Problem requirements: Below are the records. Reproduce the line that contains "TH2: 4.7k (+9V, VTH) -> 4.7k (GND, VTH)" and every line after it to the end, exactly and alone.

Given information:
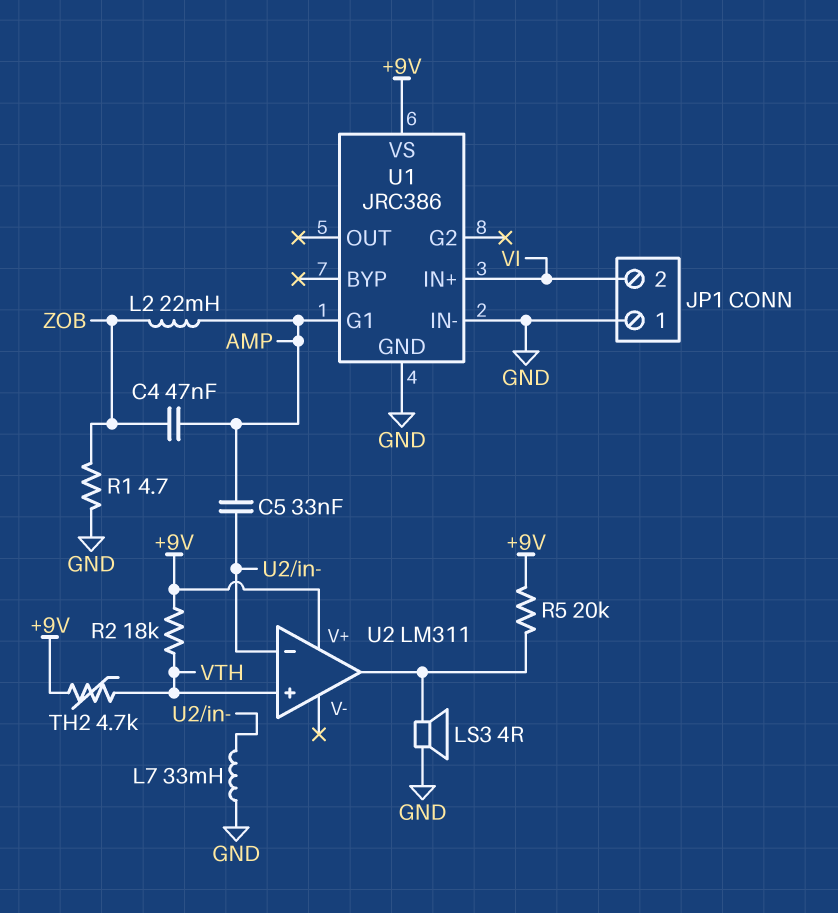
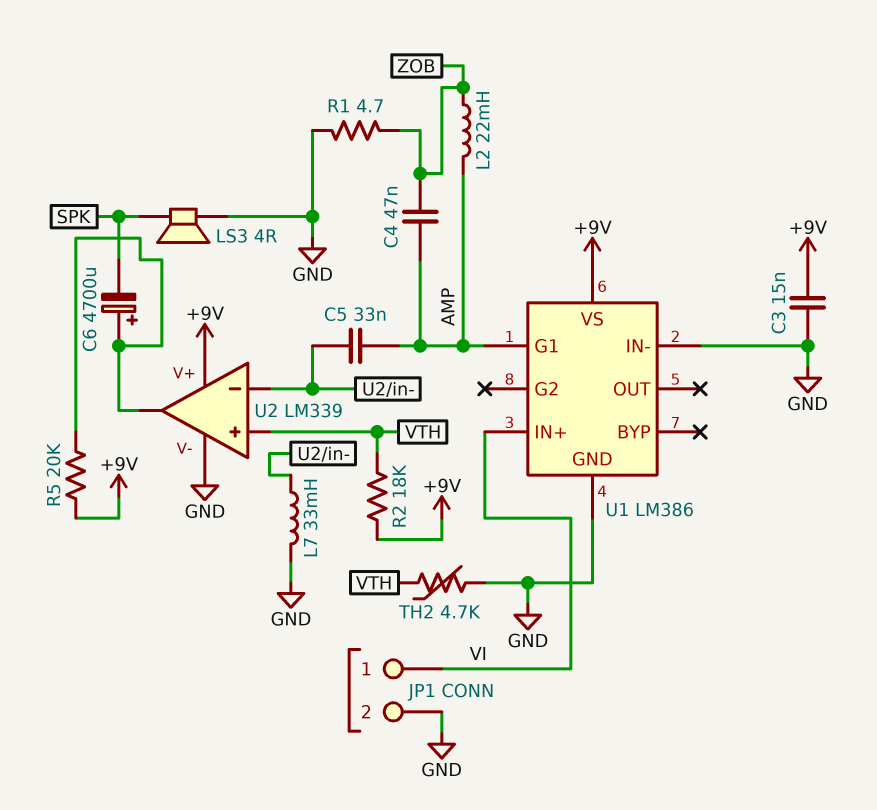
C3: none -> 15nF (+9V, GND)
C6: none -> 4700uF (plus U2/out, minus SPK)
JP1 pin 1: GND -> VI
JP1 pin 2: VI -> GND
LS3: speaker 4R (GND, U2/out) -> speaker 4R (GND, SPK)
TH2: 4.7k (+9V, VTH) -> 4.7k (GND, VTH)
U1: JRC386 -> LM386
U2: LM311 -> LM339
U2 pin V-: none -> GND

Task solution:
TH2: 4.7k (+9V, VTH) -> 4.7k (GND, VTH)
U1: JRC386 -> LM386
U2: LM311 -> LM339
U2 pin V-: none -> GND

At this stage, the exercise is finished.